Problem requirements
Exact repetition is required: output every record in full.

Information provided
===
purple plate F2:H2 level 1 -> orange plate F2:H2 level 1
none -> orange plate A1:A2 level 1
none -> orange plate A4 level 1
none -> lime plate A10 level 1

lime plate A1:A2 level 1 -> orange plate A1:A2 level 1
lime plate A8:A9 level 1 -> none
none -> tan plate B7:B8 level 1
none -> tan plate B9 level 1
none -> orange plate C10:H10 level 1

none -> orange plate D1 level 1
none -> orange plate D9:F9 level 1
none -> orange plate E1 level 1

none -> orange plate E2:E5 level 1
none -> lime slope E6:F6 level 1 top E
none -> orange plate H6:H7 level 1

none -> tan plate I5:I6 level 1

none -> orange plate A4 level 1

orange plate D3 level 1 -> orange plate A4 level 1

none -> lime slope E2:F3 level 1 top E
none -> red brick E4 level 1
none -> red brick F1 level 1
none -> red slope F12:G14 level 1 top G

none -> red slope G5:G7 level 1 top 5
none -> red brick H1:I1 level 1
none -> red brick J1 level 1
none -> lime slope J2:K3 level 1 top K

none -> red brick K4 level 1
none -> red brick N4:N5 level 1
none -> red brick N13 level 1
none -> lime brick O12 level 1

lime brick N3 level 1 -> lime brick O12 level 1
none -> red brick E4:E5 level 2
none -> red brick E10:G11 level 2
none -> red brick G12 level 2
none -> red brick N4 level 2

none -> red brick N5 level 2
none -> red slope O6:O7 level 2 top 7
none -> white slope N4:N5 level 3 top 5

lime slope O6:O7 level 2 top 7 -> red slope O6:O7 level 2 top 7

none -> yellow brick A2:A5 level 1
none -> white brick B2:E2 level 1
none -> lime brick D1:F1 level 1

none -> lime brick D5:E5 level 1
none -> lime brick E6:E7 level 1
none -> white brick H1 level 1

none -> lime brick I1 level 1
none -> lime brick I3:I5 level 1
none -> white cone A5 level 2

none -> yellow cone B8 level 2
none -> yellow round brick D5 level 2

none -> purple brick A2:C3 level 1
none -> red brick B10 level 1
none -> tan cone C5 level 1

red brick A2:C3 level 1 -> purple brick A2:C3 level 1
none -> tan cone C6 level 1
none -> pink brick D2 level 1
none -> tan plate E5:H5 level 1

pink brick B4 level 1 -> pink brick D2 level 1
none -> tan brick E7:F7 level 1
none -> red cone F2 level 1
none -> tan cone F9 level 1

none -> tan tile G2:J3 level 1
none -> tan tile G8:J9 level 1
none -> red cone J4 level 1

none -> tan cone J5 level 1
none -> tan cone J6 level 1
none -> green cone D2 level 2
===
Final answer
purple plate F2:H2 level 1 -> orange plate F2:H2 level 1
none -> orange plate A1:A2 level 1
none -> orange plate A4 level 1
none -> lime plate A10 level 1

lime plate A1:A2 level 1 -> orange plate A1:A2 level 1
lime plate A8:A9 level 1 -> none
none -> tan plate B7:B8 level 1
none -> tan plate B9 level 1
none -> orange plate C10:H10 level 1

none -> orange plate D1 level 1
none -> orange plate D9:F9 level 1
none -> orange plate E1 level 1

none -> orange plate E2:E5 level 1
none -> lime slope E6:F6 level 1 top E
none -> orange plate H6:H7 level 1

none -> tan plate I5:I6 level 1

none -> orange plate A4 level 1

orange plate D3 level 1 -> orange plate A4 level 1

none -> lime slope E2:F3 level 1 top E
none -> red brick E4 level 1
none -> red brick F1 level 1
none -> red slope F12:G14 level 1 top G

none -> red slope G5:G7 level 1 top 5
none -> red brick H1:I1 level 1
none -> red brick J1 level 1
none -> lime slope J2:K3 level 1 top K

none -> red brick K4 level 1
none -> red brick N4:N5 level 1
none -> red brick N13 level 1
none -> lime brick O12 level 1

lime brick N3 level 1 -> lime brick O12 level 1
none -> red brick E4:E5 level 2
none -> red brick E10:G11 level 2
none -> red brick G12 level 2
none -> red brick N4 level 2

none -> red brick N5 level 2
none -> red slope O6:O7 level 2 top 7
none -> white slope N4:N5 level 3 top 5

lime slope O6:O7 level 2 top 7 -> red slope O6:O7 level 2 top 7

none -> yellow brick A2:A5 level 1
none -> white brick B2:E2 level 1
none -> lime brick D1:F1 level 1

none -> lime brick D5:E5 level 1
none -> lime brick E6:E7 level 1
none -> white brick H1 level 1

none -> lime brick I1 level 1
none -> lime brick I3:I5 level 1
none -> white cone A5 level 2

none -> yellow cone B8 level 2
none -> yellow round brick D5 level 2

none -> purple brick A2:C3 level 1
none -> red brick B10 level 1
none -> tan cone C5 level 1

red brick A2:C3 level 1 -> purple brick A2:C3 level 1
none -> tan cone C6 level 1
none -> pink brick D2 level 1
none -> tan plate E5:H5 level 1

pink brick B4 level 1 -> pink brick D2 level 1
none -> tan brick E7:F7 level 1
none -> red cone F2 level 1
none -> tan cone F9 level 1

none -> tan tile G2:J3 level 1
none -> tan tile G8:J9 level 1
none -> red cone J4 level 1

none -> tan cone J5 level 1
none -> tan cone J6 level 1
none -> green cone D2 level 2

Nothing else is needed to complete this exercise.